## Material for the task
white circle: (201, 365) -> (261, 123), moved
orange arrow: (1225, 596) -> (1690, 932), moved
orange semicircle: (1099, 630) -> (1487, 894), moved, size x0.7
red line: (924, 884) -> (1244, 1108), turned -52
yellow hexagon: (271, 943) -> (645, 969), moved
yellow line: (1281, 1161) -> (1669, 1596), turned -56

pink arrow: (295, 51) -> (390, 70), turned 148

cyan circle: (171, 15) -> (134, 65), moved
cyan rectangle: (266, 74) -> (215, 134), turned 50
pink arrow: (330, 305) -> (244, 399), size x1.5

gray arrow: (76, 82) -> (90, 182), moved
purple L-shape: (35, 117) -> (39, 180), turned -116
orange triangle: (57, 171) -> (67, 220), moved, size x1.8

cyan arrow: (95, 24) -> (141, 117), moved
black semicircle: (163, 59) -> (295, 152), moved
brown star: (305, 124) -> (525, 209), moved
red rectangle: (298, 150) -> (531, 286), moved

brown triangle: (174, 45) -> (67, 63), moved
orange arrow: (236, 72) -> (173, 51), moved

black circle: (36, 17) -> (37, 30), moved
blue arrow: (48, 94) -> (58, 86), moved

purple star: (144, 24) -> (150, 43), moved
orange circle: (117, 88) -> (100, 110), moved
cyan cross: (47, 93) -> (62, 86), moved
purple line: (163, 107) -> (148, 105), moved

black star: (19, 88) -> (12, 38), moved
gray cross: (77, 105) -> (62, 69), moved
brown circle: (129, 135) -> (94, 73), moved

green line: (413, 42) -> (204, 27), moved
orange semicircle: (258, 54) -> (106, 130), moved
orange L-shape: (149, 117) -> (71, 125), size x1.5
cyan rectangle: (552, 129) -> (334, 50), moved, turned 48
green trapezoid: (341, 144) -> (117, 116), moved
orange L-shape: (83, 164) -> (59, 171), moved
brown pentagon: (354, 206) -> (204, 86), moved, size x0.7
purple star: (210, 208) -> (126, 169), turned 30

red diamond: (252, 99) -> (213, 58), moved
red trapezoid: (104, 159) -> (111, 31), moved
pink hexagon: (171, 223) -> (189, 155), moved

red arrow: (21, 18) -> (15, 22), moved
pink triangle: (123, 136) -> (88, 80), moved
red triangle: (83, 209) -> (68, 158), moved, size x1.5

## Task instructions
Every line above with the word "semicircle" belongs in the answer, copied as written.

## Solution for this task
orange semicircle: (1099, 630) -> (1487, 894), moved, size x0.7
black semicircle: (163, 59) -> (295, 152), moved
orange semicircle: (258, 54) -> (106, 130), moved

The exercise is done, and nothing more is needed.